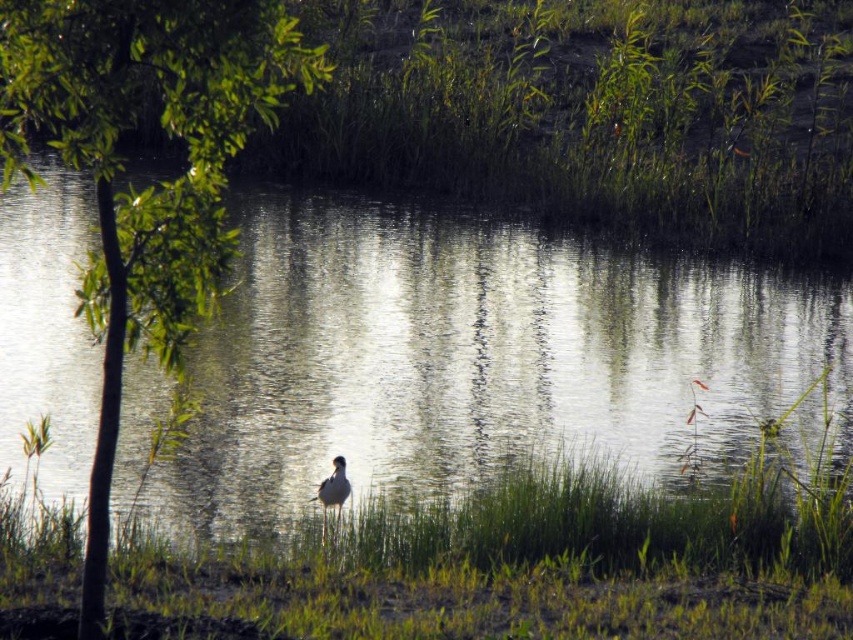
You are standing at the edge of the pond and see the clear water at center and the green grass at center. Which one is closer to you?

The clear water at center is closer to you than the green grass at center because it is further away.

You are a photographer aiming to capture a closeup of the white feathered bird at center while standing on the green grass at center. Can you reach the bird without moving from your current position?

The green grass at center and white feathered bird at center are 2.74 meters apart from each other. Since the distance is too far for a typical handheld camera, you would need a zoom lens to capture the bird without moving closer.

You are a photographer trying to capture the reflection of the clear water at center in your shot. Since the green grass at center is blocking the view, can you adjust your position to see the reflection better?

The clear water at center is located above the green grass at center, so you can lower your camera angle to capture the reflection by positioning it below the green grass at center.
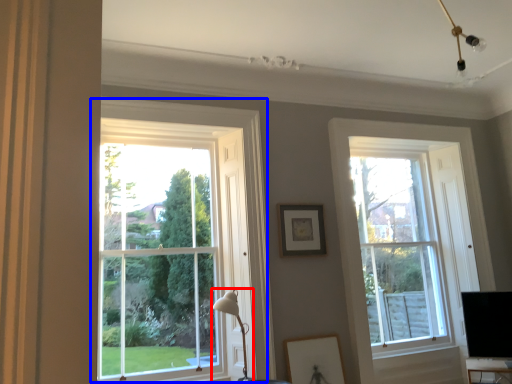
Question: Which point is further to the camera, table lamp (highlighted by a red box) or window (highlighted by a blue box)?

Choices:
 (A) table lamp
 (B) window

Answer: (B)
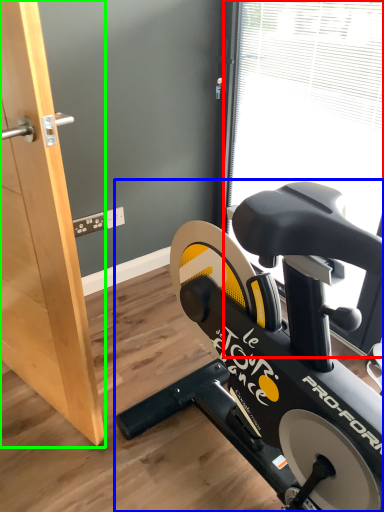
Question: Considering the real-world distances, which object is closest to window screen (highlighted by a red box)? stationary bicycle (highlighted by a blue box) or screen door (highlighted by a green box).

Choices:
 (A) stationary bicycle
 (B) screen door

Answer: (A)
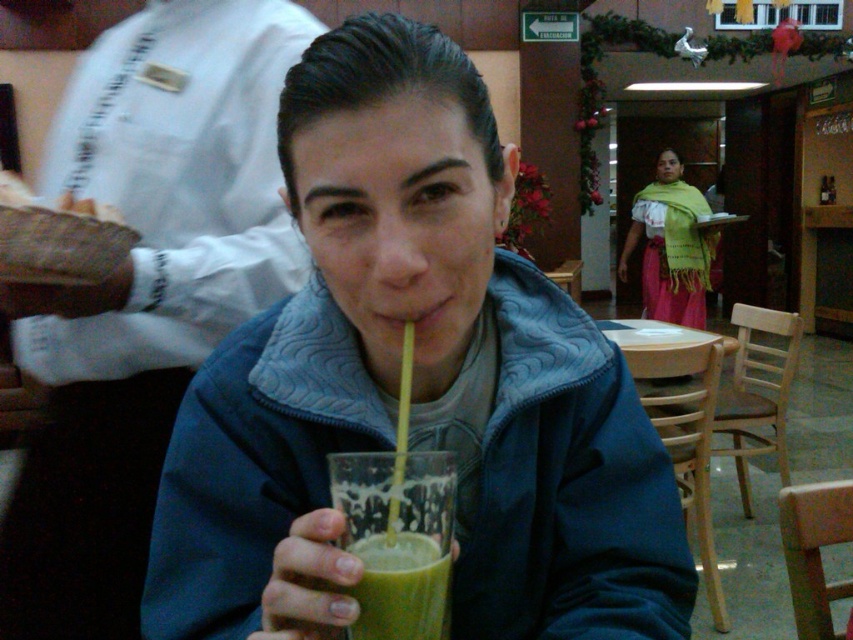
You are sitting at the table in the image and want to place your phone on the table. There are two points marked on the table surface at coordinates point (405, 456) and point (402, 586). Which point is closer to the back edge of the table?

Point (405, 456) is behind point (402, 586), so it is closer to the back edge of the table.

You are a barista trying to prepare a drink for a customer. The customer wants a drink that is as wide as the green smoothie at center. Do you think the matte glass cup at center can fit the drink?

The matte glass cup at center might be wider than green smoothie at center, so it can potentially accommodate the drink with similar width requirements.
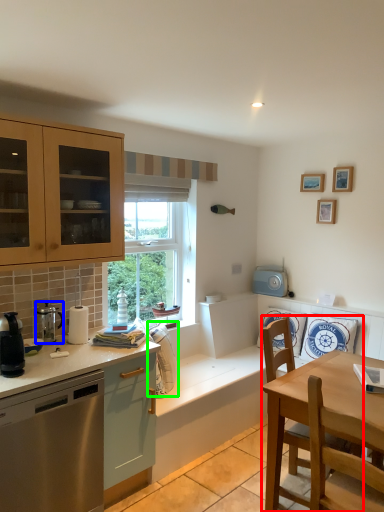
Question: Which object is positioned farthest from chair (highlighted by a red box)? Select from kitchen appliance (highlighted by a blue box) and appliance (highlighted by a green box).

Choices:
 (A) kitchen appliance
 (B) appliance

Answer: (A)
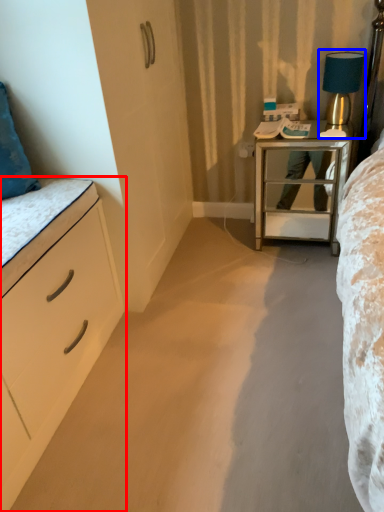
Question: Which object is further to the camera taking this photo, chest of drawers (highlighted by a red box) or bedside lamp (highlighted by a blue box)?

Choices:
 (A) chest of drawers
 (B) bedside lamp

Answer: (B)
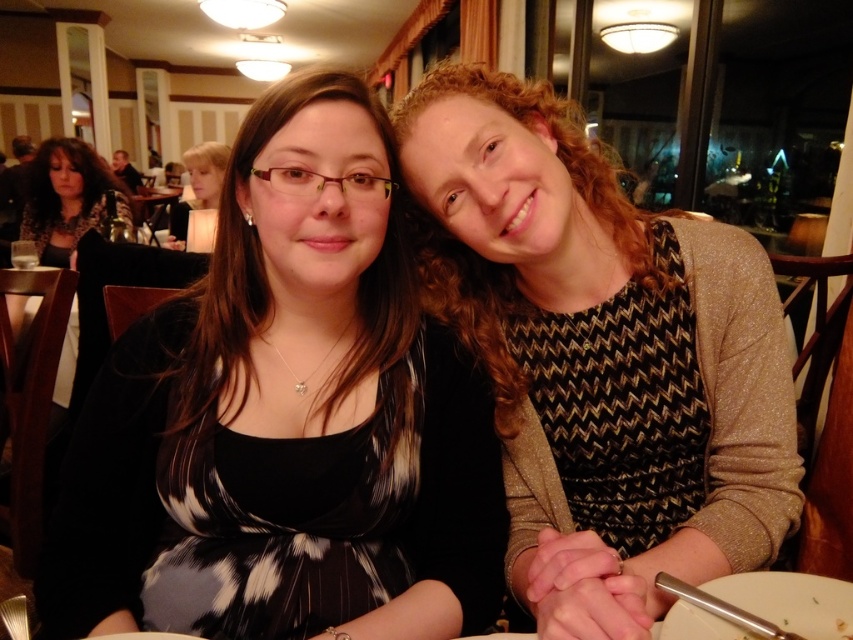
You are at a restaurant and want to place a small table between the two points labeled point [244,616] and point [608,330]. Which point should the table be closer to so that it is in front of the other point?

The table should be closer to point [608,330] because point [244,616] is in front of point [608,330], so placing the table near the back point would keep it in front.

> _WHAT TO WORK ON_
Return the lines of the records exactly as they appear, beginning at the line that contains "You are a photographer aiming" and ending after the line that contains "The clear water at center is located".

> _ANSWER AREA_
You are a photographer aiming to capture a closeup of the white feathered bird at center while standing on the green grass at center. Can you reach the bird without moving from your current position?

The green grass at center and white feathered bird at center are 2.74 meters apart from each other. Since the distance is too far for a typical handheld camera, you would need a zoom lens to capture the bird without moving closer.

You are a photographer trying to capture the reflection of the clear water at center in your shot. Since the green grass at center is blocking the view, can you adjust your position to see the reflection better?

The clear water at center is located above the green grass at center, so you can lower your camera angle to capture the reflection by positioning it below the green grass at center.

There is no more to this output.